● **What you are asked to do**:
Check every line below for the word "rectangle" and copy each one that has it.

● **Given records**:

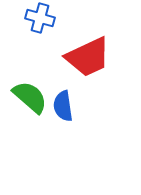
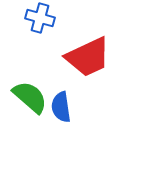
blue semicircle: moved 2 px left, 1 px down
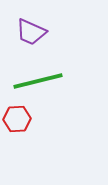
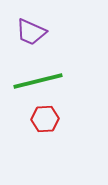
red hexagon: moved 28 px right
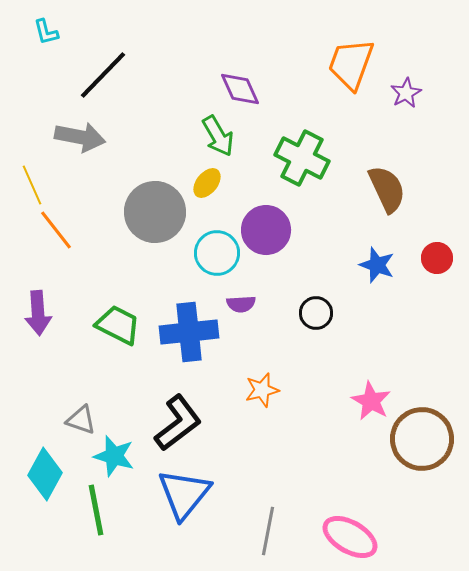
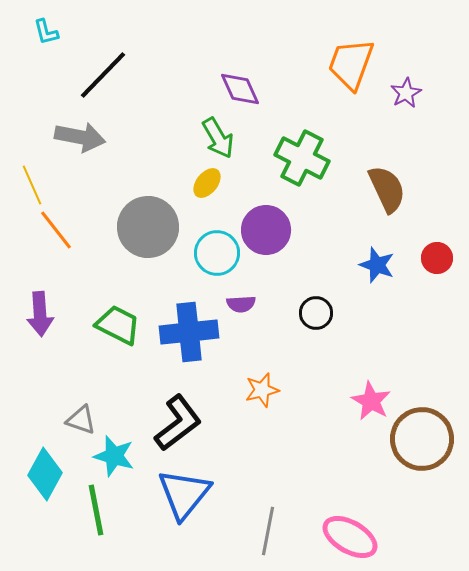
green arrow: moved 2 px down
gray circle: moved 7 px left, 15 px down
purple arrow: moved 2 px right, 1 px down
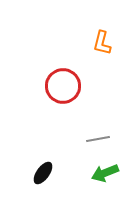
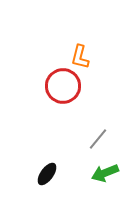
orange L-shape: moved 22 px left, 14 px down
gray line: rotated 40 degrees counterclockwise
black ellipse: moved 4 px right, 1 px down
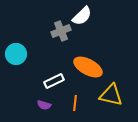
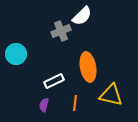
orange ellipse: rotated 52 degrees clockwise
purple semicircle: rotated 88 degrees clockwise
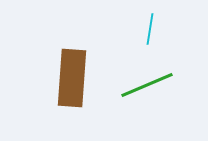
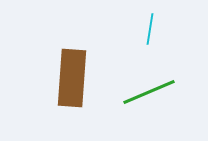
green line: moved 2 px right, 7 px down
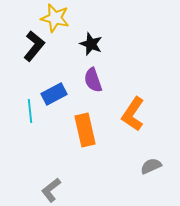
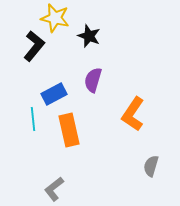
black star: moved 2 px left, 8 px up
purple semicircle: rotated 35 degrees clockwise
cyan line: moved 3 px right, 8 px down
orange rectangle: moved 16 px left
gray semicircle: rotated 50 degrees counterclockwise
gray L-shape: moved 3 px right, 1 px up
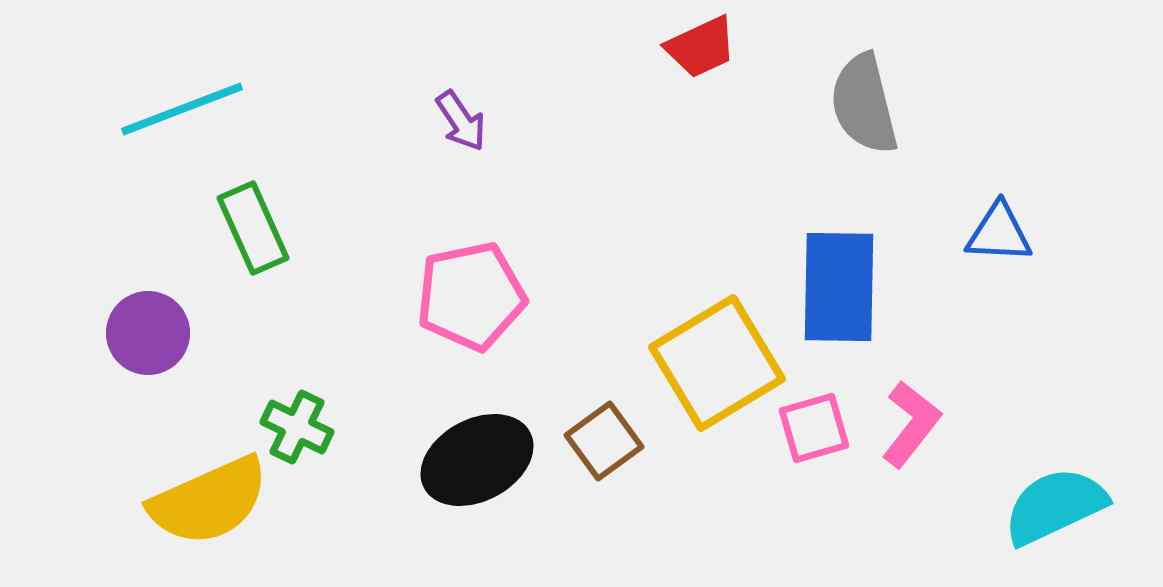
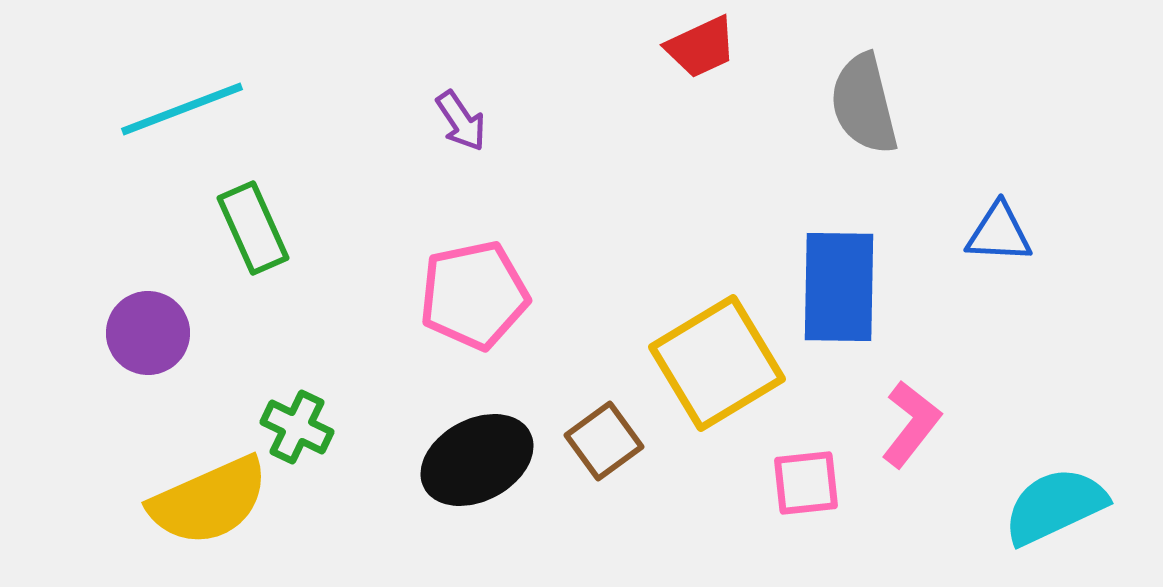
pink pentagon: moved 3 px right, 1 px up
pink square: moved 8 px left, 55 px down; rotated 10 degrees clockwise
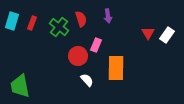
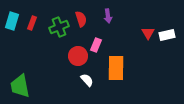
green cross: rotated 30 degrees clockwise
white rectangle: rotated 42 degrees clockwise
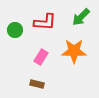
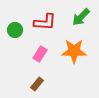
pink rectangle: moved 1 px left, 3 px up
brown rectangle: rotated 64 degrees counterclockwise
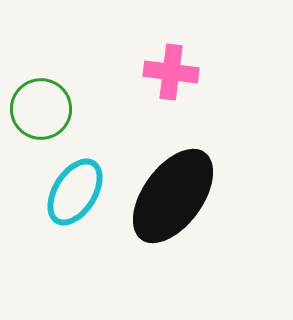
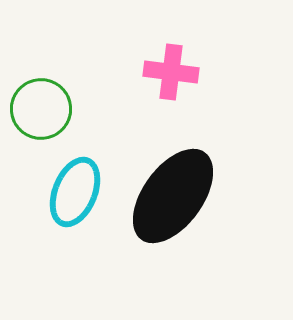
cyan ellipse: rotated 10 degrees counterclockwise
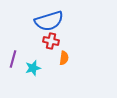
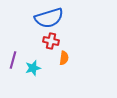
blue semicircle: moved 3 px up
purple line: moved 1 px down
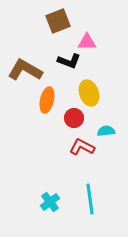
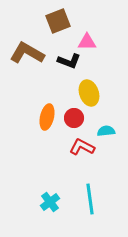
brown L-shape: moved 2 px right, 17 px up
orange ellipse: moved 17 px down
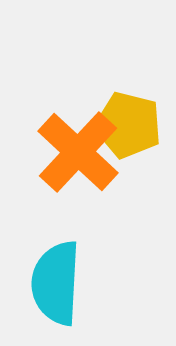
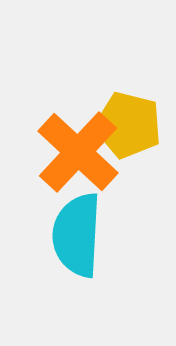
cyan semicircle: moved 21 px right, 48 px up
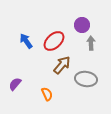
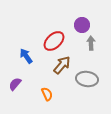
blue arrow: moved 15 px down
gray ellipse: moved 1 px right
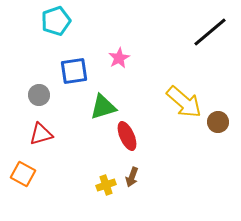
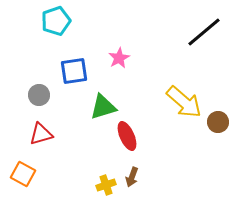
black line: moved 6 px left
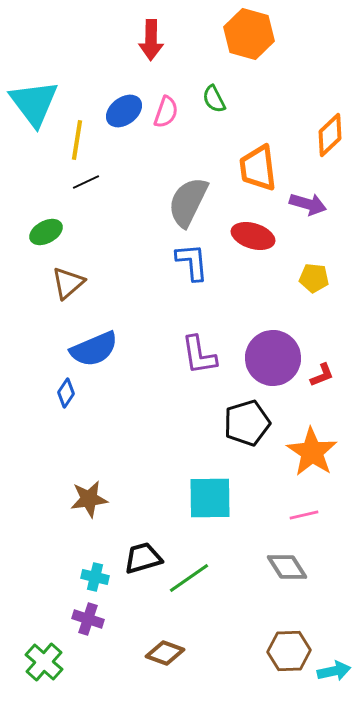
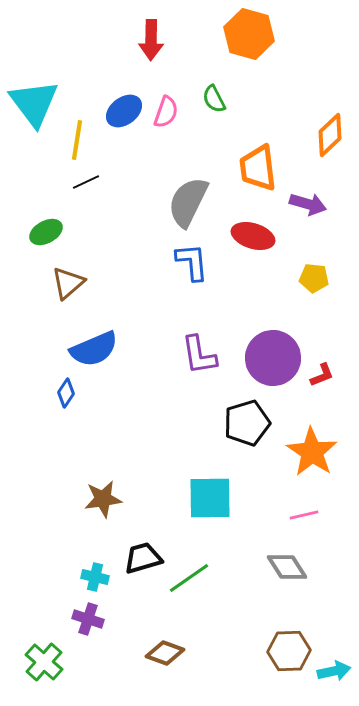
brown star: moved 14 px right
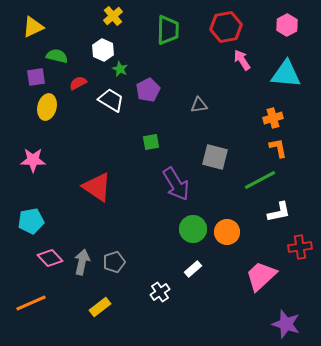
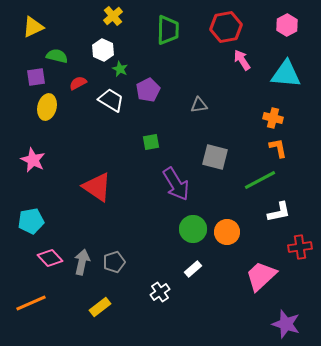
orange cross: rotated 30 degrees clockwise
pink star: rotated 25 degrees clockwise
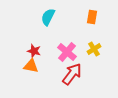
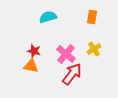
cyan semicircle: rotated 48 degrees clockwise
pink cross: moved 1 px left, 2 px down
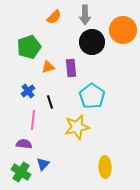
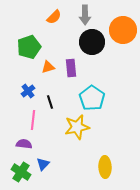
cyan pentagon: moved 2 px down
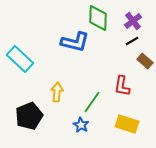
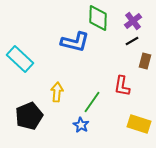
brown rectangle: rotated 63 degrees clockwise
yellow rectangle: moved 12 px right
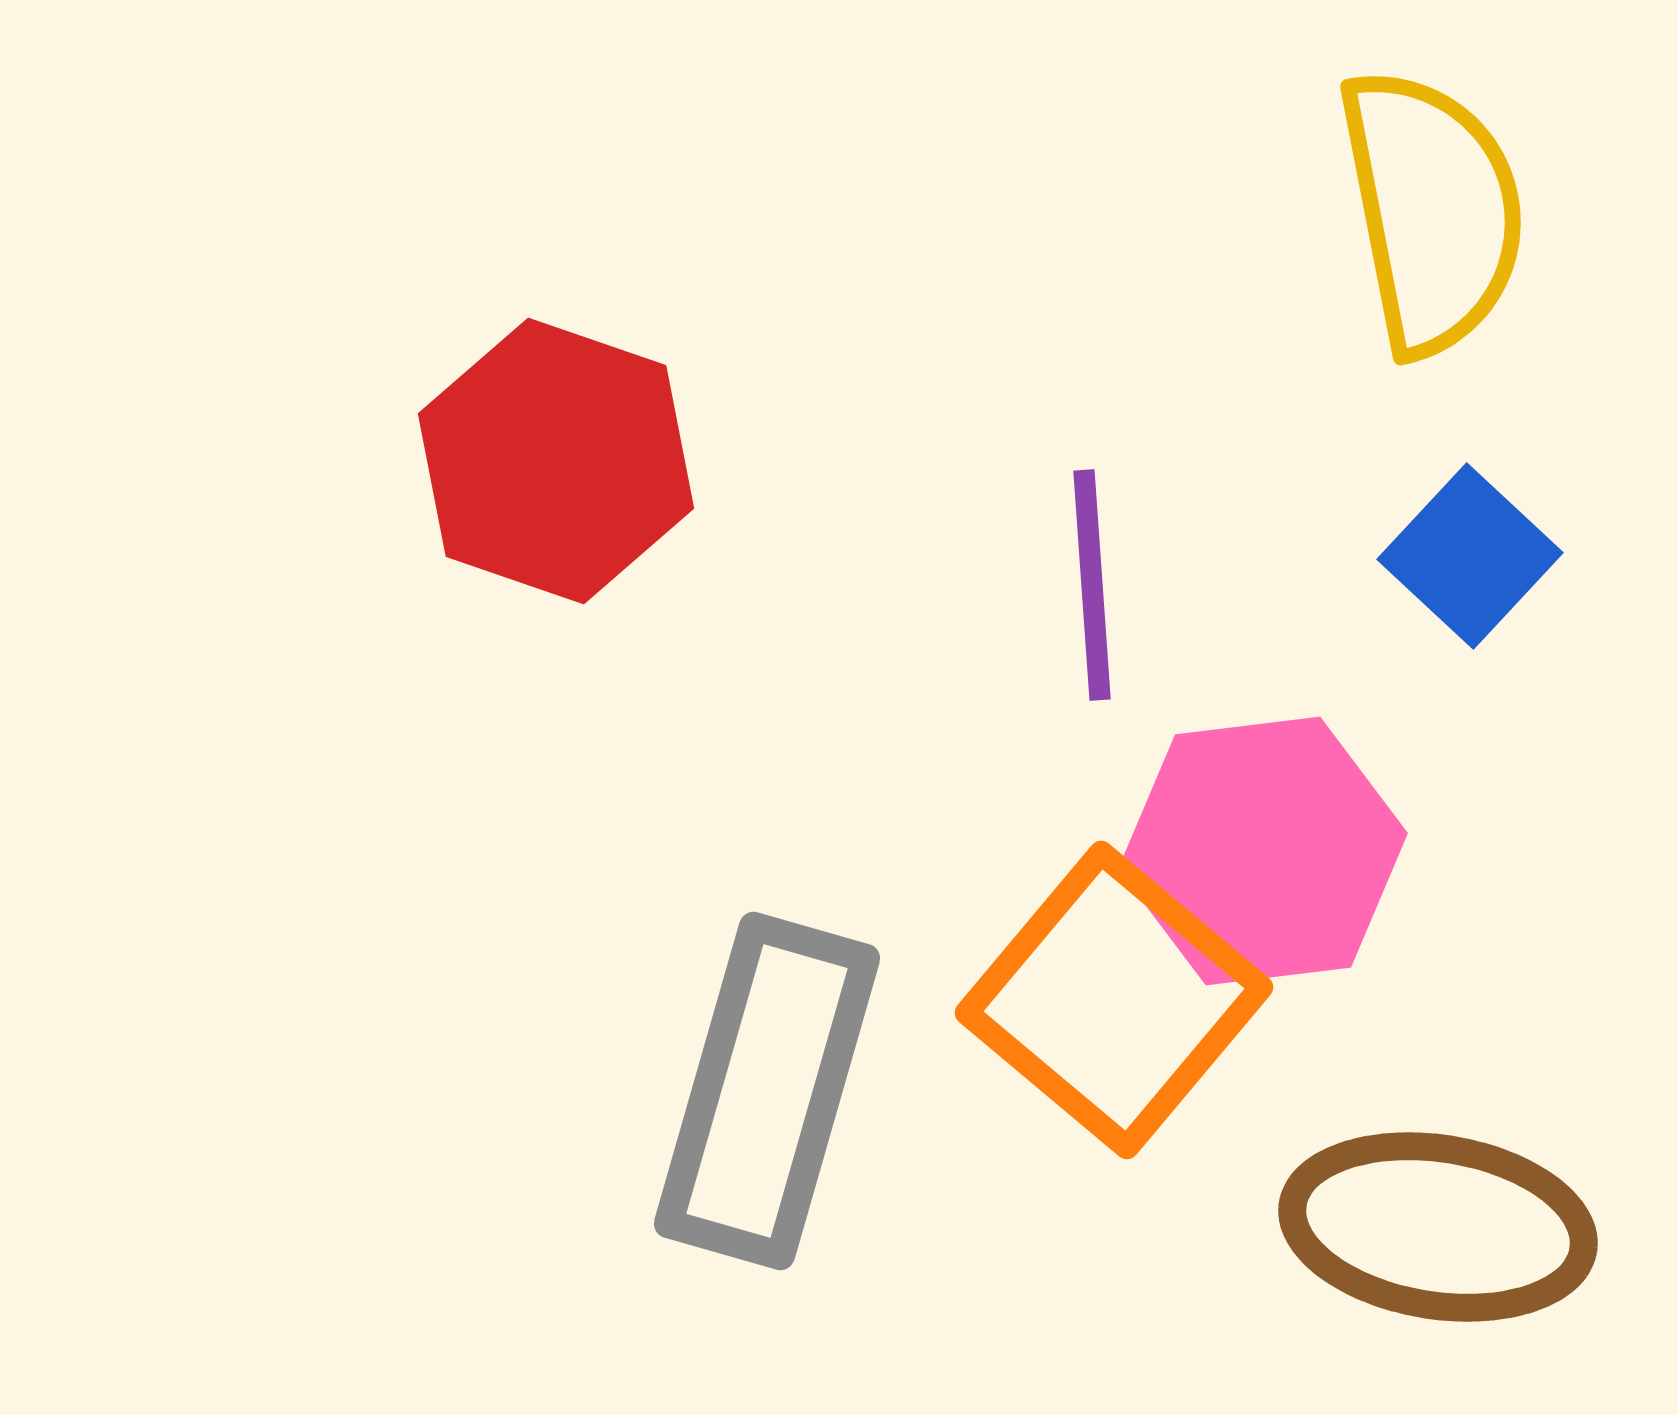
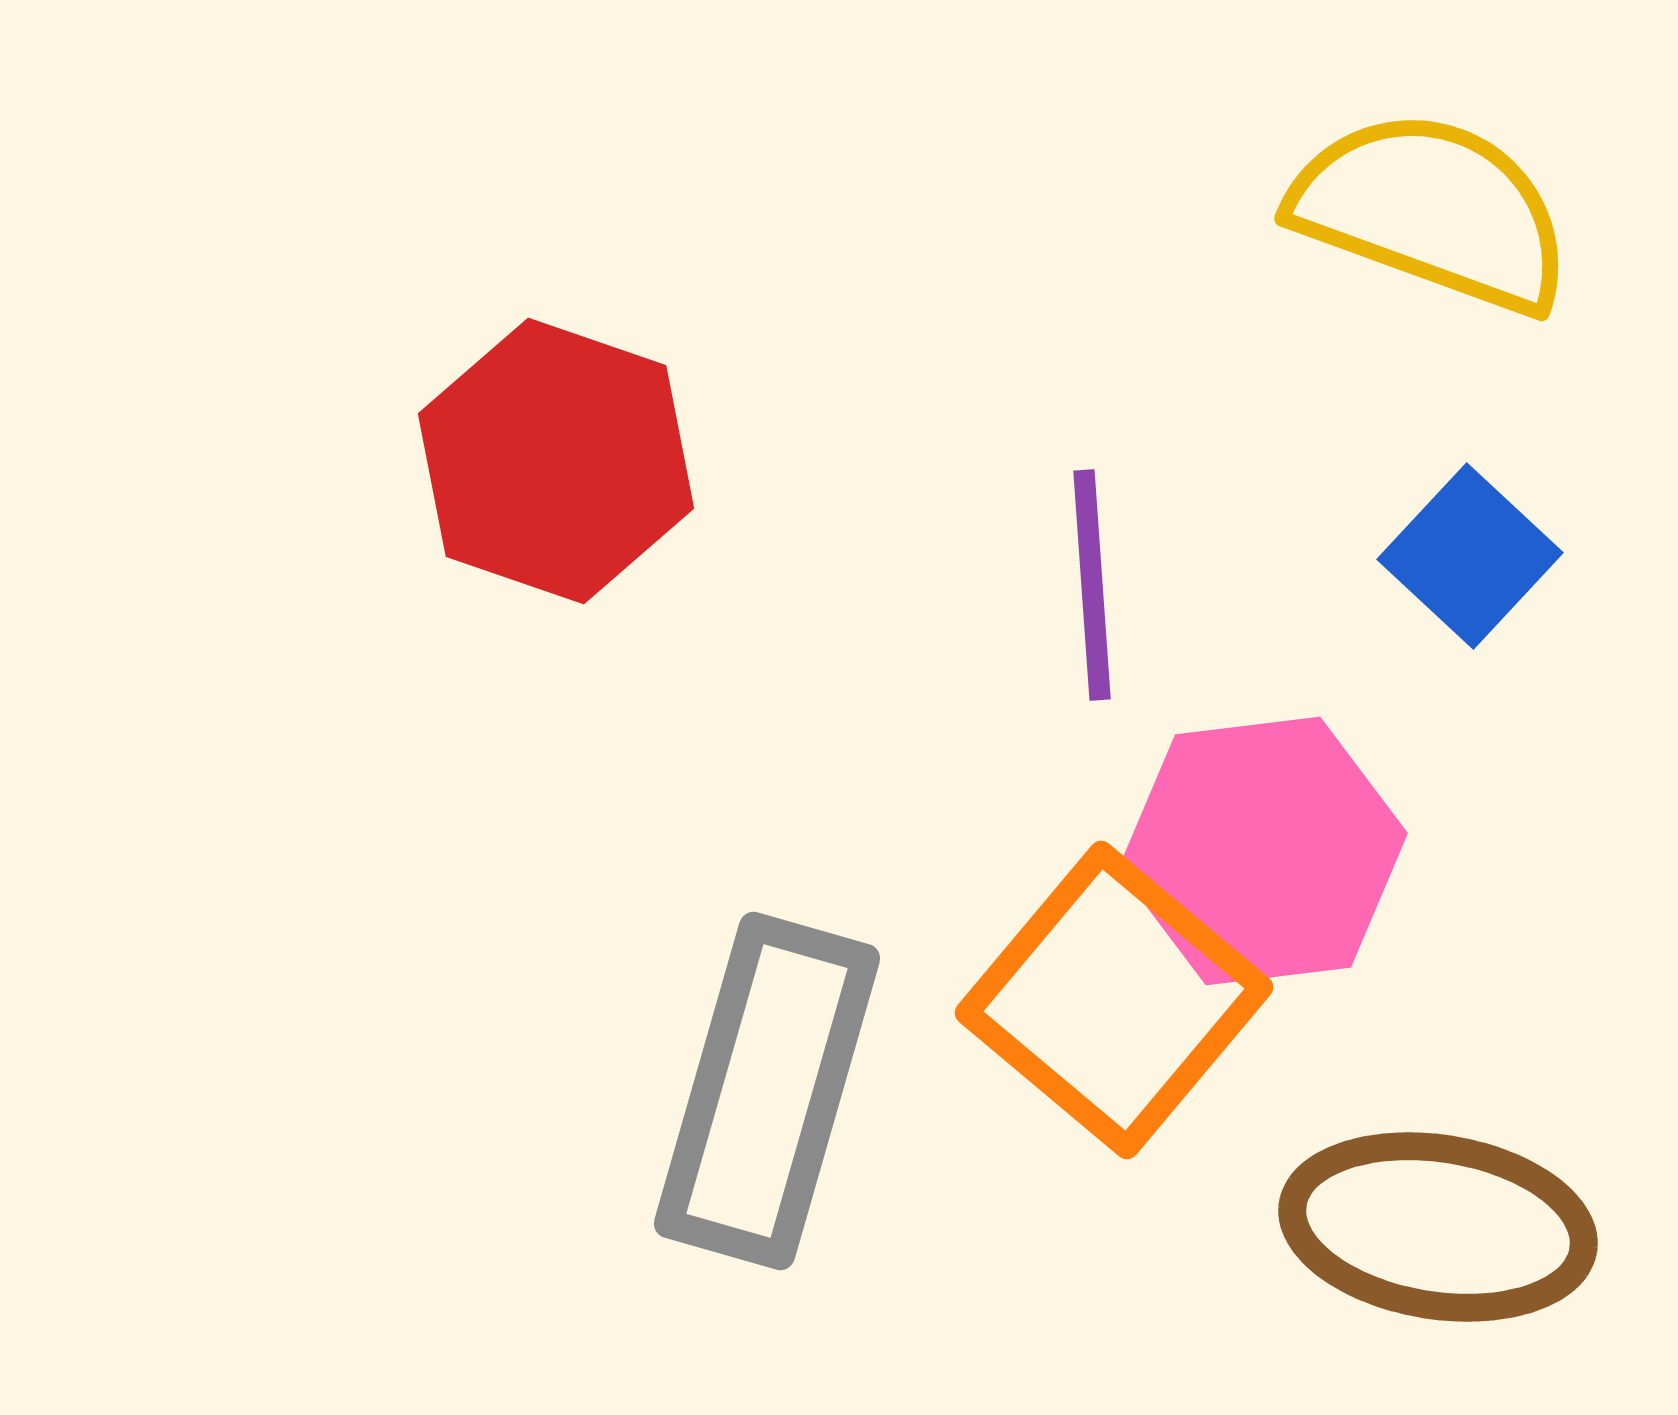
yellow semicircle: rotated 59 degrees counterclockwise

● **Solution below**:
orange rectangle: moved 16 px left
white rectangle: rotated 42 degrees clockwise
pink rectangle: moved 1 px left, 3 px up
brown rectangle: rotated 64 degrees counterclockwise
brown rectangle: rotated 63 degrees clockwise
yellow rectangle: moved 12 px right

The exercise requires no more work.